# Brief:
Return the number of lines below that contain "brown"; nothing else belongs in the reply.

(Stored items)
========================================================================

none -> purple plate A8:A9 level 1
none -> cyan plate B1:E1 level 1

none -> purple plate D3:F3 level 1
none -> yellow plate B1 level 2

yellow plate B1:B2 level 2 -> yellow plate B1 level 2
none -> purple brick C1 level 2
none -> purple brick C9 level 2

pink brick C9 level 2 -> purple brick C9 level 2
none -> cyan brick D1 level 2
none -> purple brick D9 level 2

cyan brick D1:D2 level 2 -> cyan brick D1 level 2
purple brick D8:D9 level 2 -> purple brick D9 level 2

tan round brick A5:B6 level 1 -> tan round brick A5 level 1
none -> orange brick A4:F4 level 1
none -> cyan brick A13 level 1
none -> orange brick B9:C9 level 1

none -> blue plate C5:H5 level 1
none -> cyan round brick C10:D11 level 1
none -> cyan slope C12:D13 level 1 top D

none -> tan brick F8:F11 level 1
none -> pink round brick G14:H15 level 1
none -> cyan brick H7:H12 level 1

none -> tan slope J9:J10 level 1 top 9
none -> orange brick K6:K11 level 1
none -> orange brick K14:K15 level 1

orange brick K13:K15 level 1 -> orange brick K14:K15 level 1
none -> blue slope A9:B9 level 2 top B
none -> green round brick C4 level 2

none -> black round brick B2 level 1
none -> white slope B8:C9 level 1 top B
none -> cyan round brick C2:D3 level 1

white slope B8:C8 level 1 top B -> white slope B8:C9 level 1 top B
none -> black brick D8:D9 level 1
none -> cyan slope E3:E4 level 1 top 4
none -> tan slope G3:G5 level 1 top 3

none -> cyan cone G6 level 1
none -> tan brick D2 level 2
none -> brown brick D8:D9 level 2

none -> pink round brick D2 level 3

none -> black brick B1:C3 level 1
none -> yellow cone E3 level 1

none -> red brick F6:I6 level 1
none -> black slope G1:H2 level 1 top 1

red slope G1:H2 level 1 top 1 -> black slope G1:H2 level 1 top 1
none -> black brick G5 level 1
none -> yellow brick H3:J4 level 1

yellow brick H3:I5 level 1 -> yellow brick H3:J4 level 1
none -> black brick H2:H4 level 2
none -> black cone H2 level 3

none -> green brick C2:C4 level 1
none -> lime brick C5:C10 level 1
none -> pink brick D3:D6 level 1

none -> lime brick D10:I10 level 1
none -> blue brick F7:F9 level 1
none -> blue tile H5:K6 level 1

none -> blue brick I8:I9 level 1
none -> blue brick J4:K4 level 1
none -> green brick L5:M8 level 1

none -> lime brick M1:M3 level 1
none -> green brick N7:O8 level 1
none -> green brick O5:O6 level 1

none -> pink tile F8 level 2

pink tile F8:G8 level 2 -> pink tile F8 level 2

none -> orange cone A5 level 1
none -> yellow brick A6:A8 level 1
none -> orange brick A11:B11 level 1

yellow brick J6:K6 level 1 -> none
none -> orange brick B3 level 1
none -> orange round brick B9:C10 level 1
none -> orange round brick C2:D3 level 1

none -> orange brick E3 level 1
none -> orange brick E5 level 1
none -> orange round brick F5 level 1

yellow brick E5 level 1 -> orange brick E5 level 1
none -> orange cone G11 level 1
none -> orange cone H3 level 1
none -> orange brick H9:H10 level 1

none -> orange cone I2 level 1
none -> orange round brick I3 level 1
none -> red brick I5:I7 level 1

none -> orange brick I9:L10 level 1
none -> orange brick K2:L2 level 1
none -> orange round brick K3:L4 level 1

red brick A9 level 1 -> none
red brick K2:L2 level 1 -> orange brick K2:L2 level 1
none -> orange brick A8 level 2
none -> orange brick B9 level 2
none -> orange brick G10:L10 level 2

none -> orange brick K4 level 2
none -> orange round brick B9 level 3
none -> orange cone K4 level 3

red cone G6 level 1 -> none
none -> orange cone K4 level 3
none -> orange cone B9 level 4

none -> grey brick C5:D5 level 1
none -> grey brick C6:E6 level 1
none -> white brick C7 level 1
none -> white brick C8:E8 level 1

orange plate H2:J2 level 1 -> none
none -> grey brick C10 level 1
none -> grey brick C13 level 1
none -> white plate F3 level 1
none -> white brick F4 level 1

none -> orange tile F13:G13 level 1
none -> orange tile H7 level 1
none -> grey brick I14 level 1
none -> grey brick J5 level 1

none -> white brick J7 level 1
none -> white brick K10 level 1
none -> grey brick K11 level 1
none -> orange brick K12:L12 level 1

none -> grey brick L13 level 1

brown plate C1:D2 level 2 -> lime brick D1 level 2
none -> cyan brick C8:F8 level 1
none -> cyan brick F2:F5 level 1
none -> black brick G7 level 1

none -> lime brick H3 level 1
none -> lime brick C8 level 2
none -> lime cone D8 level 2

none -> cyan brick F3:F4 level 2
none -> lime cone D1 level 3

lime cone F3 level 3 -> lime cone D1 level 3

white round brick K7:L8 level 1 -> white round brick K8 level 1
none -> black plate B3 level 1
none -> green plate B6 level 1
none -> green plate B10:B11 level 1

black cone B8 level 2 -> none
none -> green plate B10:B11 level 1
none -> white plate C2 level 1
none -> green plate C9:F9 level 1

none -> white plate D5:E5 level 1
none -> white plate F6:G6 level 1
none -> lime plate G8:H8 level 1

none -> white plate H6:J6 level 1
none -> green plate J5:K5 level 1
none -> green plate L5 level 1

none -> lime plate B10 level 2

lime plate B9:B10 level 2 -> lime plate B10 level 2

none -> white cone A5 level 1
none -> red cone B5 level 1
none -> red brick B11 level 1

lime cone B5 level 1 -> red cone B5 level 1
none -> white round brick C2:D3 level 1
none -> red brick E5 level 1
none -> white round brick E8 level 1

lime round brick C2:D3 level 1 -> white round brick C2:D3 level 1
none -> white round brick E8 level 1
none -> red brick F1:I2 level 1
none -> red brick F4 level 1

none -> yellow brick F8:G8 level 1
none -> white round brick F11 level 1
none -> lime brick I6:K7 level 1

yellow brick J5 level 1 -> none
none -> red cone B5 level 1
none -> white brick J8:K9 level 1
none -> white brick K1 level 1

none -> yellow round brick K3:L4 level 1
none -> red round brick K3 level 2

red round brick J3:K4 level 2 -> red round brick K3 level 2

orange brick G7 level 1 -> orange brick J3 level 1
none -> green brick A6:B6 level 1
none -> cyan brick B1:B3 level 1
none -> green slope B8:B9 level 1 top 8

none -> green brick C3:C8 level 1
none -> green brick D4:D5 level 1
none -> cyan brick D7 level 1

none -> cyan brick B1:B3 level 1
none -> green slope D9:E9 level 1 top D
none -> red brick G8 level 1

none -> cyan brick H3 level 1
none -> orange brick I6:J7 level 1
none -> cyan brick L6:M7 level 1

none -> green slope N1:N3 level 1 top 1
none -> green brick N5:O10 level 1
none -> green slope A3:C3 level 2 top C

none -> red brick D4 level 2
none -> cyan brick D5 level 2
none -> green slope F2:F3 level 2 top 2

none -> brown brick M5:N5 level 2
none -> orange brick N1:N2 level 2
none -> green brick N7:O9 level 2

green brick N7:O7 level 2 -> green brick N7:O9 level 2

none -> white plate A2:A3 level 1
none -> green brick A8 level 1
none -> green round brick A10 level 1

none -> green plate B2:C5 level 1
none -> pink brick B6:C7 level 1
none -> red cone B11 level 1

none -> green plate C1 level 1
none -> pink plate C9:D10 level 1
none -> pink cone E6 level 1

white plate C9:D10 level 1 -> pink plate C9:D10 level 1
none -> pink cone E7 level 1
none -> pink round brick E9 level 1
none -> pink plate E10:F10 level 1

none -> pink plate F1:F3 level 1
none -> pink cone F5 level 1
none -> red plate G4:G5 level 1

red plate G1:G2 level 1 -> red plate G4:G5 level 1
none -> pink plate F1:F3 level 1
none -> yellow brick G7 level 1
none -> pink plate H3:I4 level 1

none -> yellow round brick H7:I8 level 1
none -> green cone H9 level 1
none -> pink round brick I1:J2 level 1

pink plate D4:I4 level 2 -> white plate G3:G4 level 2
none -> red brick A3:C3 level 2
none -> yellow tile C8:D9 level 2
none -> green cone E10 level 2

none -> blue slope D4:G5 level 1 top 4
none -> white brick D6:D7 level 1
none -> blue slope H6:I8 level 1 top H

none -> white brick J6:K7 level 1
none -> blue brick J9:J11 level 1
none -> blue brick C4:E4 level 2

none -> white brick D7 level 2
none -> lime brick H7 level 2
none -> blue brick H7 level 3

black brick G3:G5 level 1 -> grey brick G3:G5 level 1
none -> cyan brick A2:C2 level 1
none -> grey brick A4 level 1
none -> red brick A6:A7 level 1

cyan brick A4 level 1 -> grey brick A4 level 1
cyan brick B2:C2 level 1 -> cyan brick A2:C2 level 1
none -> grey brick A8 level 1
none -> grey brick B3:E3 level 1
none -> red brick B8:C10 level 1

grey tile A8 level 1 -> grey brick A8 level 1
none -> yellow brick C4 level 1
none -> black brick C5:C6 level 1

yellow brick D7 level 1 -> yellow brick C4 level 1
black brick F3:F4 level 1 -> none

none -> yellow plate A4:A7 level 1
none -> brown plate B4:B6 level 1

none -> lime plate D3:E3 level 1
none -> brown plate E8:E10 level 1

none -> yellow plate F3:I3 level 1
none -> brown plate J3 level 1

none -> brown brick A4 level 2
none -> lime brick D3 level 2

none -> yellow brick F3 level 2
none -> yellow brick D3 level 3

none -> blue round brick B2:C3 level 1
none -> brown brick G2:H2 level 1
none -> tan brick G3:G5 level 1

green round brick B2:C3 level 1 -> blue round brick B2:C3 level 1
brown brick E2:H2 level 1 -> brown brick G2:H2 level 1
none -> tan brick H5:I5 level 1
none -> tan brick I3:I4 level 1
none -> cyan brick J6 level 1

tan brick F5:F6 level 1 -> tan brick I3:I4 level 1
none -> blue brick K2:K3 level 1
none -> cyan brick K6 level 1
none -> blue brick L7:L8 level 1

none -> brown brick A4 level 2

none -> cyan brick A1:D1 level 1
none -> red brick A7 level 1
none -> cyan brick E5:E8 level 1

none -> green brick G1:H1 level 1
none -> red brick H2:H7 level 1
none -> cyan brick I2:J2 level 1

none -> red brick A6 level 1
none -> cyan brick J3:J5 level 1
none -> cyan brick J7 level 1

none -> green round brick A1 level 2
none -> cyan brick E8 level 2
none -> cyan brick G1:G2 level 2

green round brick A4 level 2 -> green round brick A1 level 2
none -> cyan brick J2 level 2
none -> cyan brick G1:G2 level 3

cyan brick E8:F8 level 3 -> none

========================================================================

# Problem solution:
10